■ THE INPUT
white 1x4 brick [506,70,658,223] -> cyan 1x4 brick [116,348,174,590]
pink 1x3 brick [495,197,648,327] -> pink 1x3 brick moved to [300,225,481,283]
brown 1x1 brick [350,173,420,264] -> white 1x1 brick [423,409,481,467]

...

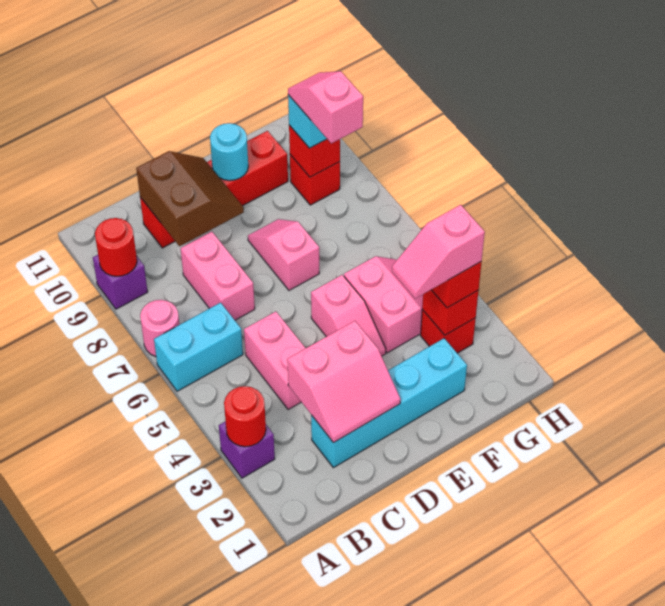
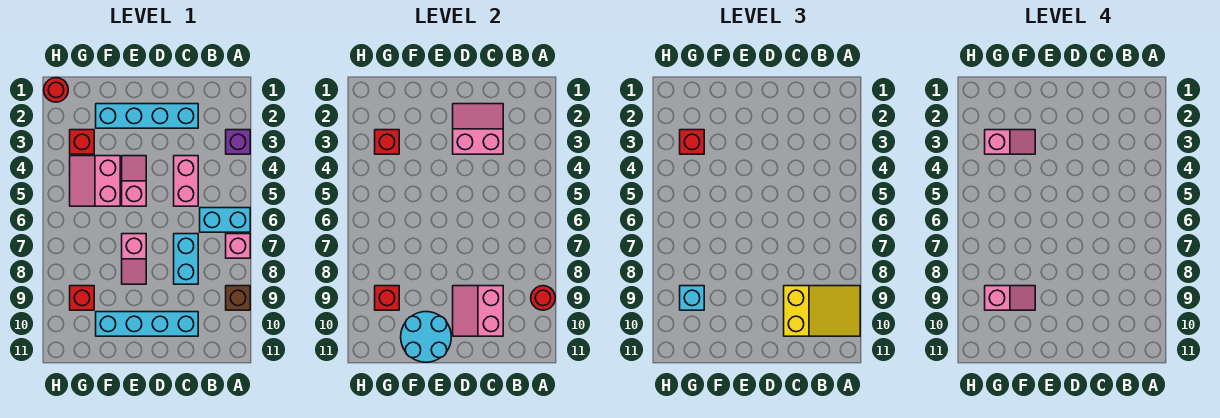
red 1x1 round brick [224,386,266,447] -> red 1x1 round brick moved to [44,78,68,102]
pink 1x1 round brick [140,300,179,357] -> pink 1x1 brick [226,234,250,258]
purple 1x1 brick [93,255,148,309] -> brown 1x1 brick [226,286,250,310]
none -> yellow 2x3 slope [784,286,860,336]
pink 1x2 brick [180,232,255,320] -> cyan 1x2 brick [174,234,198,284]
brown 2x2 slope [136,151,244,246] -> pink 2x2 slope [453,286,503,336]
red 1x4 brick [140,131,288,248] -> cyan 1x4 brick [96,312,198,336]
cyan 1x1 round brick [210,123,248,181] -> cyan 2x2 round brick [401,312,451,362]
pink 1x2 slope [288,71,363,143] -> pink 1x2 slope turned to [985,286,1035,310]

==

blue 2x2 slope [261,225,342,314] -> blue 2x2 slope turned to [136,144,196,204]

■ WHAT TO PRODUCE
Which lines in the data hold the string "brown"? Copy each of them.

■ COMPLETED TASK
brown 1x1 brick [350,173,420,264] -> white 1x1 brick [423,409,481,467]
purple 1x1 brick [93,255,148,309] -> brown 1x1 brick [226,286,250,310]
brown 2x2 slope [136,151,244,246] -> pink 2x2 slope [453,286,503,336]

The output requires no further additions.